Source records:
>>>
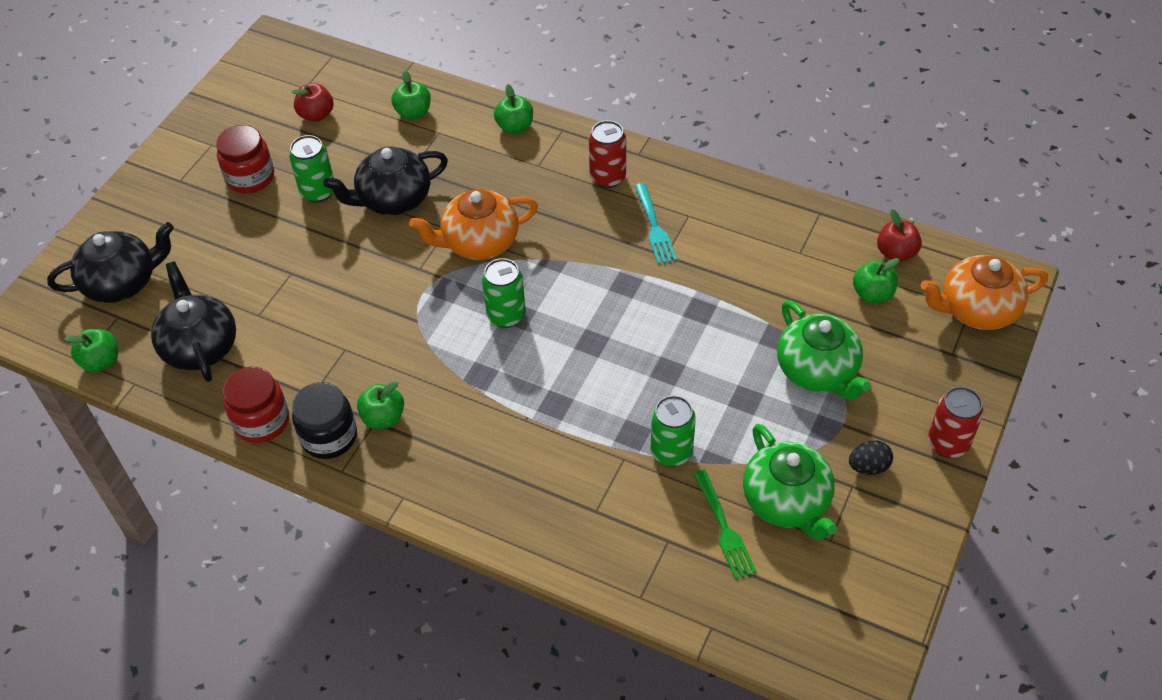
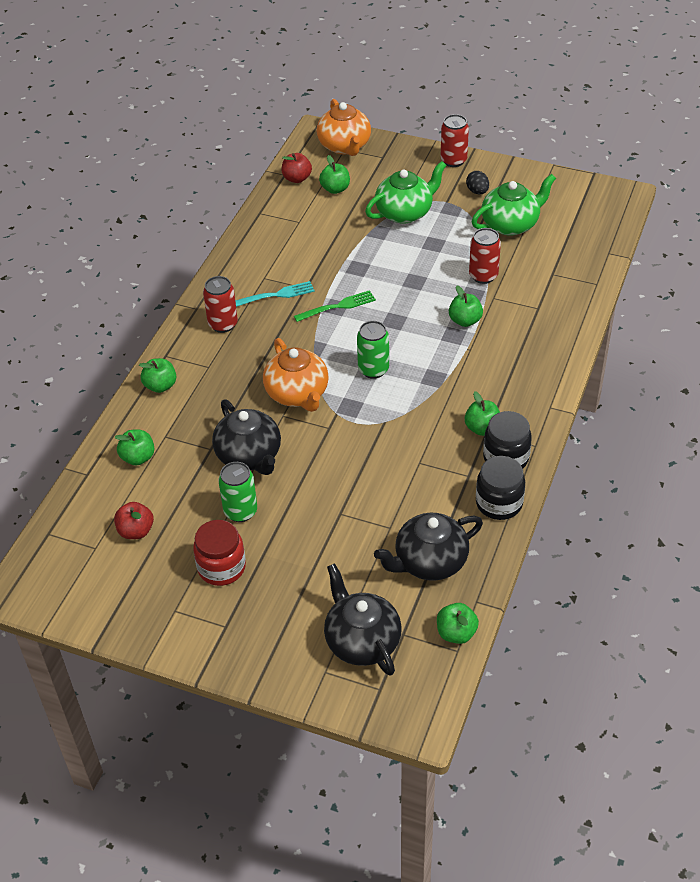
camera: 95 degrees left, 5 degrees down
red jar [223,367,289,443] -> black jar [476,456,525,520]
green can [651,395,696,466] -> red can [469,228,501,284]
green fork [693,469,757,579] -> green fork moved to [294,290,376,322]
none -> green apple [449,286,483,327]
<<<
>>>
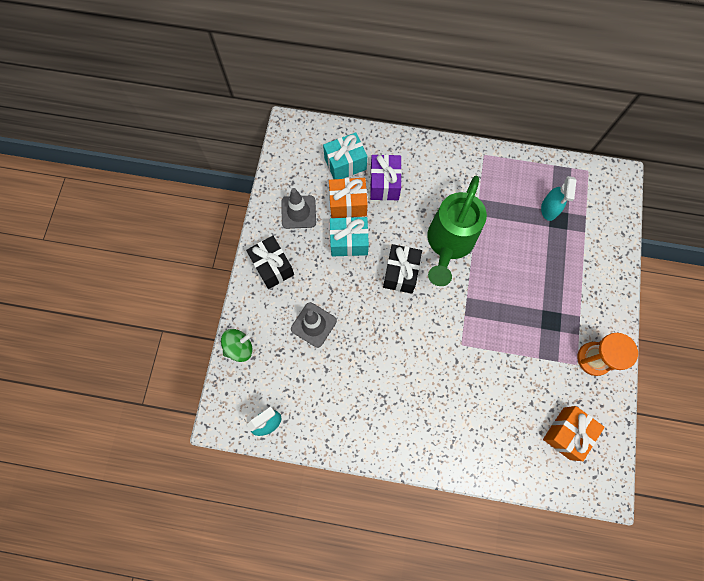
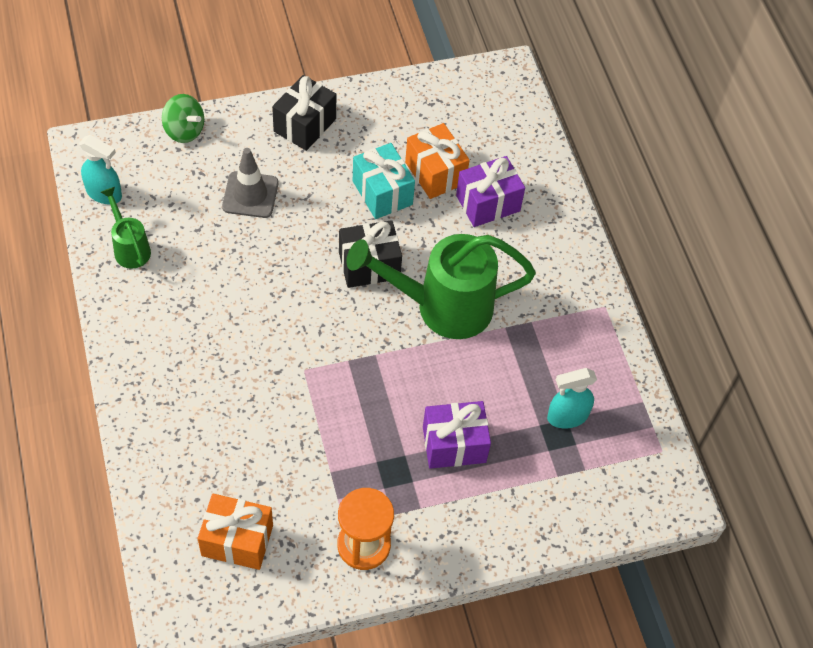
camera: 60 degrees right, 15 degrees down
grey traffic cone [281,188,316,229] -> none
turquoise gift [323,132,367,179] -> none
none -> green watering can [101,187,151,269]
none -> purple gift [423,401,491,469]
<<<
HOW TO COMPLETE THIS TASK:
Take every line from the records that holds "none" and copy it down.

OUTPUT OF THE TASK:
none -> green apple [449,286,483,327]
grey traffic cone [281,188,316,229] -> none
turquoise gift [323,132,367,179] -> none
none -> green watering can [101,187,151,269]
none -> purple gift [423,401,491,469]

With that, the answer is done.